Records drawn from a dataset
=== Begin Enclosure ===
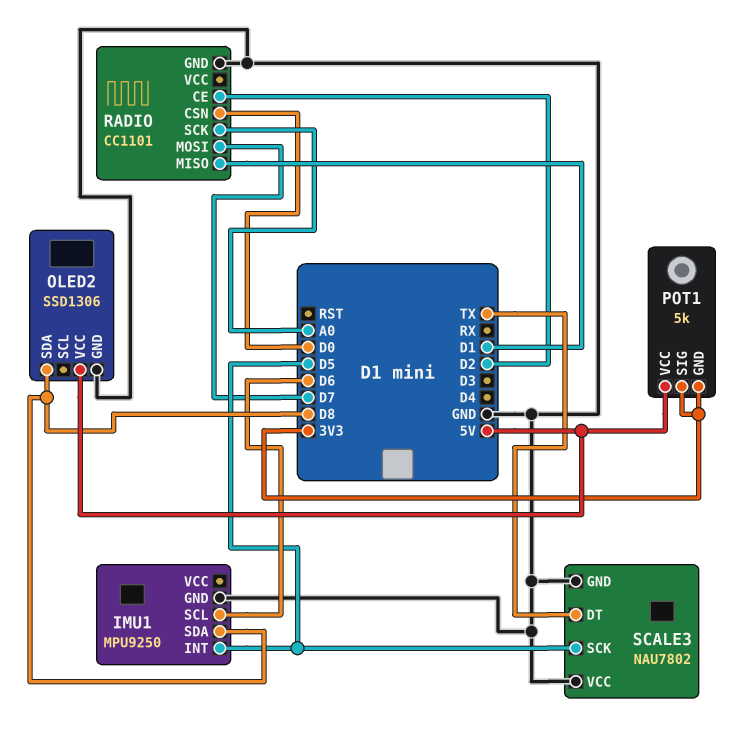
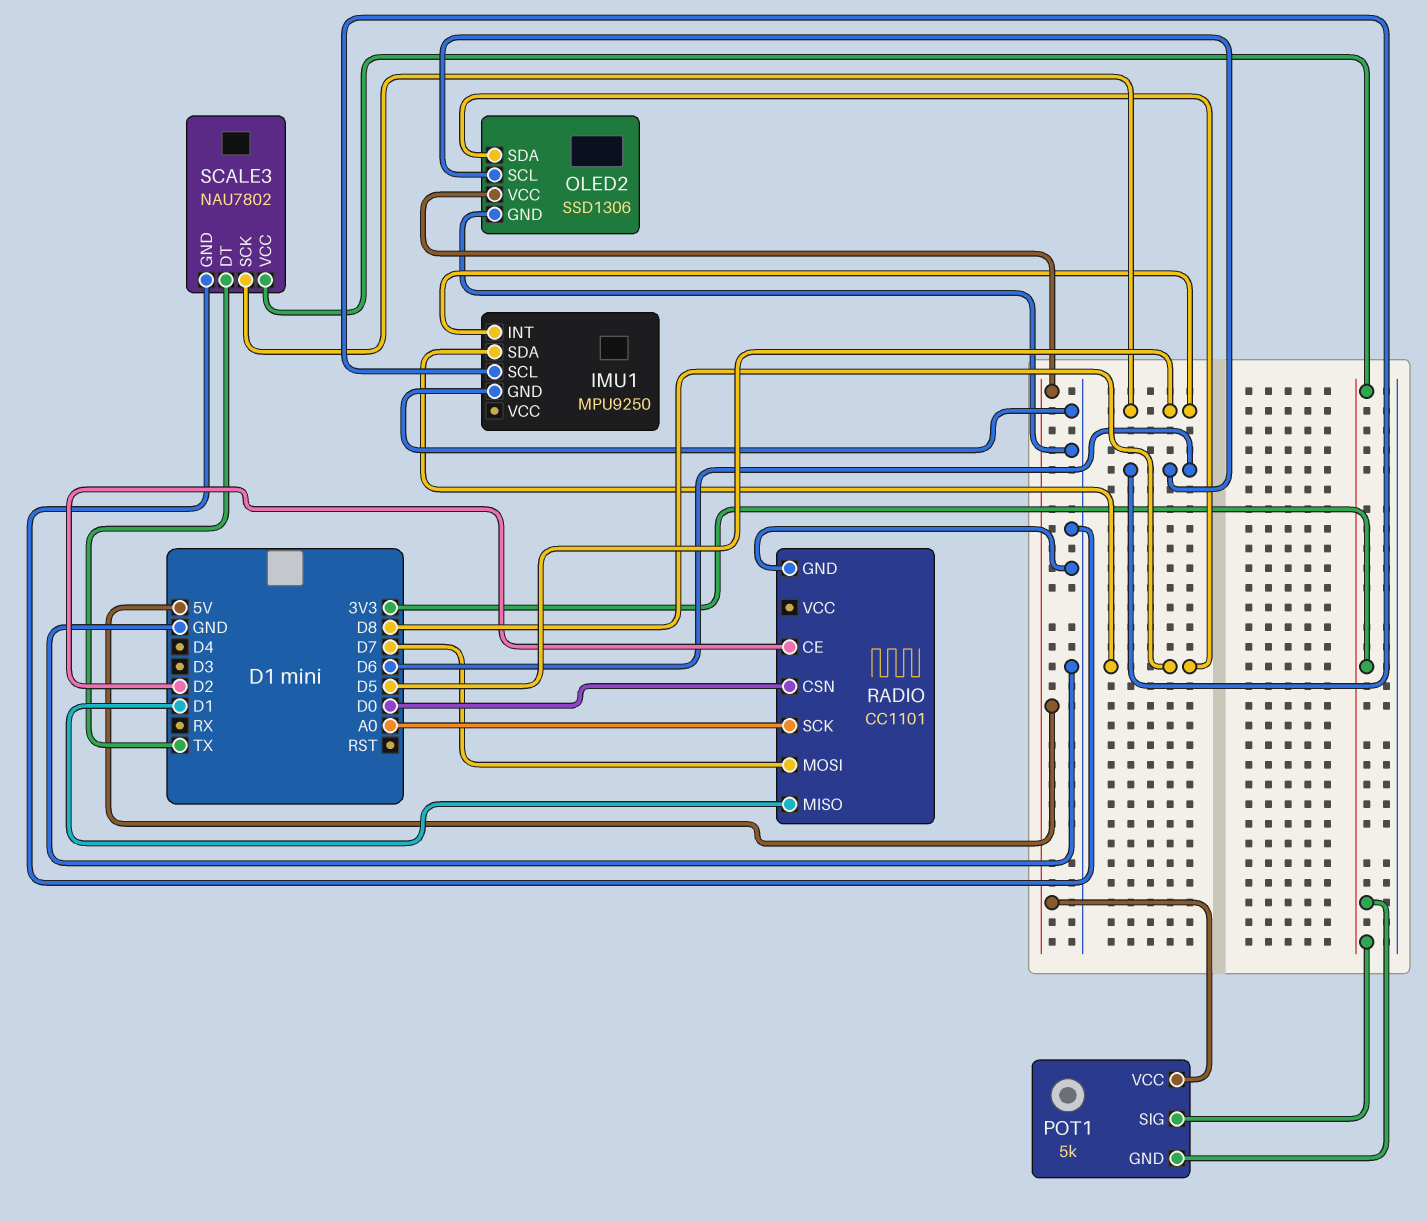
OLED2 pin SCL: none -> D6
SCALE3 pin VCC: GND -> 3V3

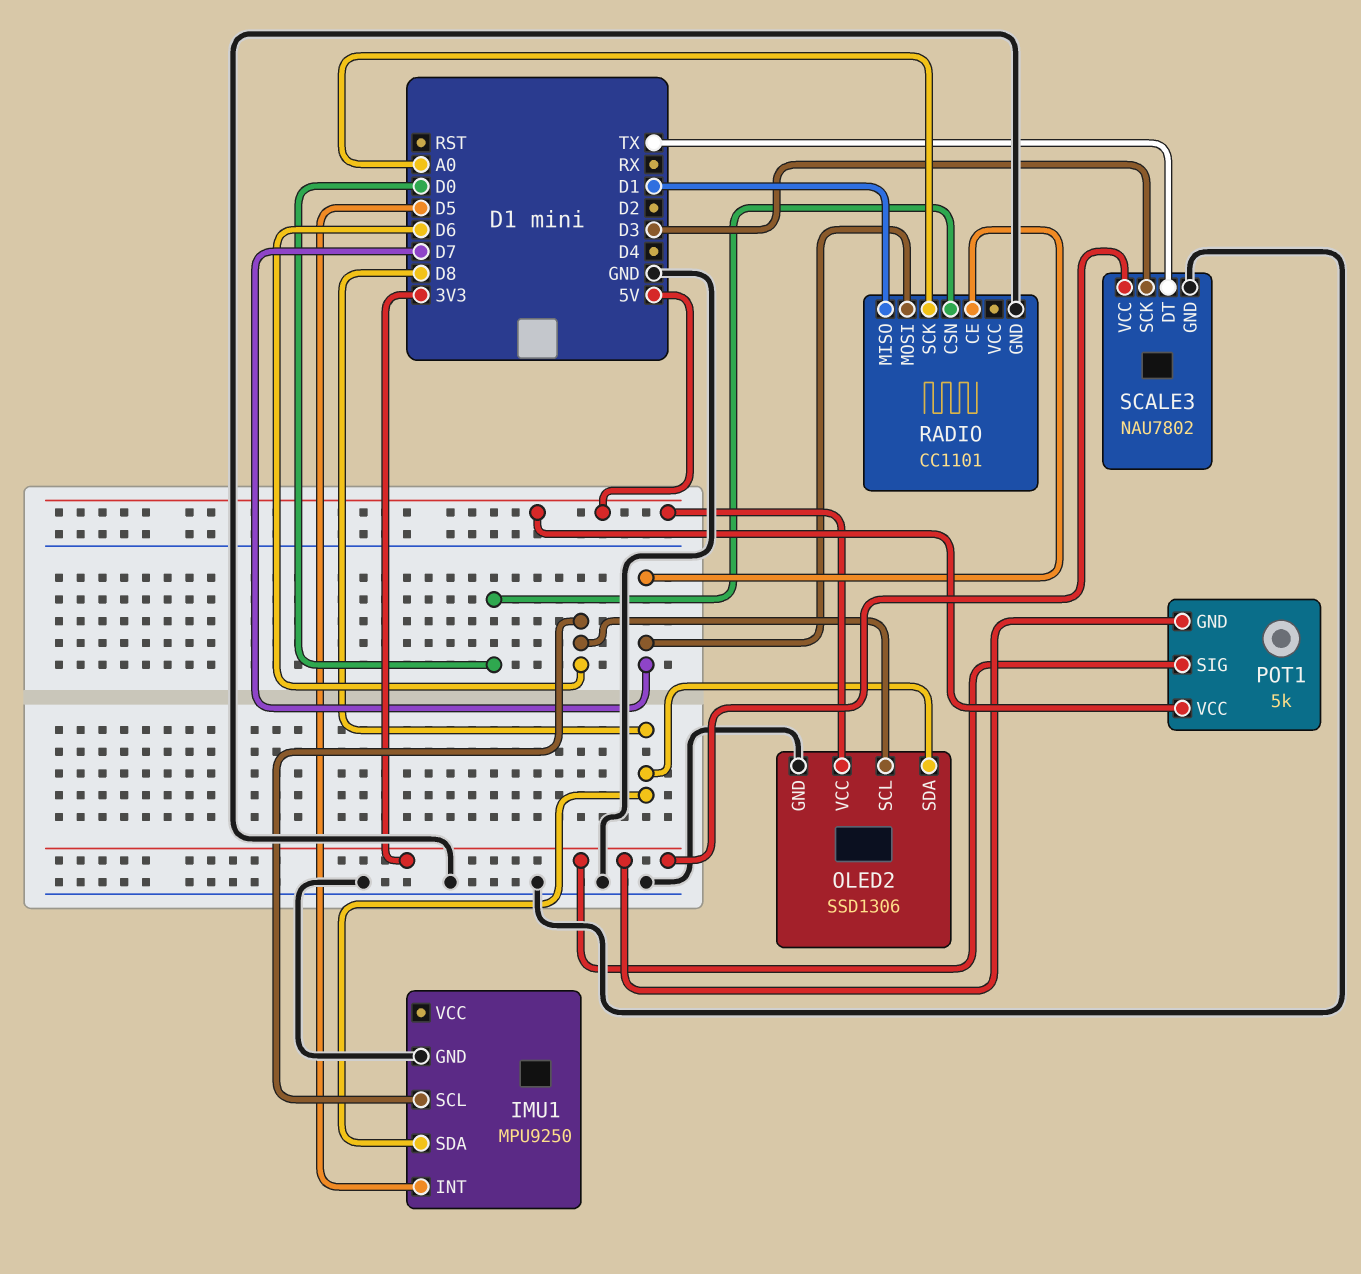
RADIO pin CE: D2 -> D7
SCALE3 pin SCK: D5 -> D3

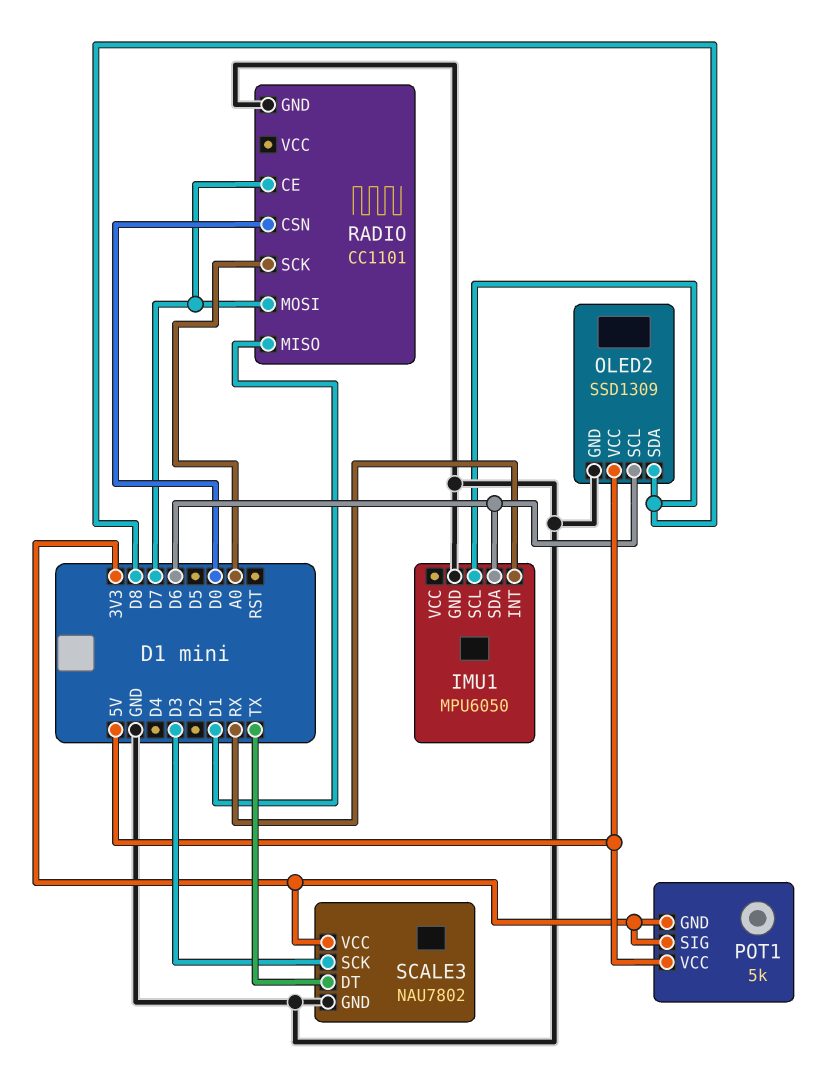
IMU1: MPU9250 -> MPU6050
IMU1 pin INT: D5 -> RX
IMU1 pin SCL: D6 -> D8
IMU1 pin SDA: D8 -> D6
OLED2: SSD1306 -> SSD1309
=== End Enclosure ===
### REQUIRED WORK
Reproduce the data above word for word and omit the images.

### ANSWER
OLED2 pin SCL: none -> D6
SCALE3 pin VCC: GND -> 3V3

RADIO pin CE: D2 -> D7
SCALE3 pin SCK: D5 -> D3

IMU1: MPU9250 -> MPU6050
IMU1 pin INT: D5 -> RX
IMU1 pin SCL: D6 -> D8
IMU1 pin SDA: D8 -> D6
OLED2: SSD1306 -> SSD1309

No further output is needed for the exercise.